Exercise prompt.
Restate word for word the entries below, starting with the line with "camera: 30 degrees right, 0 degrees up" and continuing through the line with "red truck [274,134,360,191]". Include both of those lines and no others.

Input material.
# # # # # # #
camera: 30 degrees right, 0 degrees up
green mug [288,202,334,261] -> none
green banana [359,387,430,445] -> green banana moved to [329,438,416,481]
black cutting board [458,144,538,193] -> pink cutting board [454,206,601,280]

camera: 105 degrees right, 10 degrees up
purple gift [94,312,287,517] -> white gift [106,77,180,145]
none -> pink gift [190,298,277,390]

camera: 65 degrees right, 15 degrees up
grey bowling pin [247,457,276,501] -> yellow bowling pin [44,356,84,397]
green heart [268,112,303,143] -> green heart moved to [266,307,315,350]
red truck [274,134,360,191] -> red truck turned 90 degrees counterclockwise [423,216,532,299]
# # # # # # #
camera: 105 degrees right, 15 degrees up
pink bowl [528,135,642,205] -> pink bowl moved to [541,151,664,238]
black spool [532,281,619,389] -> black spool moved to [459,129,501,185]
# # # # # # #
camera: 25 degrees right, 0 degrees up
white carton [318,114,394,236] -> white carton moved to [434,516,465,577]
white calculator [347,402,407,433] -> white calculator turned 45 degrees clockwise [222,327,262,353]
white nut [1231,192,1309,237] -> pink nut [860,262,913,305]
# # # # # # #
Task solution.
camera: 30 degrees right, 0 degrees up
green mug [288,202,334,261] -> none
green banana [359,387,430,445] -> green banana moved to [329,438,416,481]
black cutting board [458,144,538,193] -> pink cutting board [454,206,601,280]

camera: 105 degrees right, 10 degrees up
purple gift [94,312,287,517] -> white gift [106,77,180,145]
none -> pink gift [190,298,277,390]

camera: 65 degrees right, 15 degrees up
grey bowling pin [247,457,276,501] -> yellow bowling pin [44,356,84,397]
green heart [268,112,303,143] -> green heart moved to [266,307,315,350]
red truck [274,134,360,191] -> red truck turned 90 degrees counterclockwise [423,216,532,299]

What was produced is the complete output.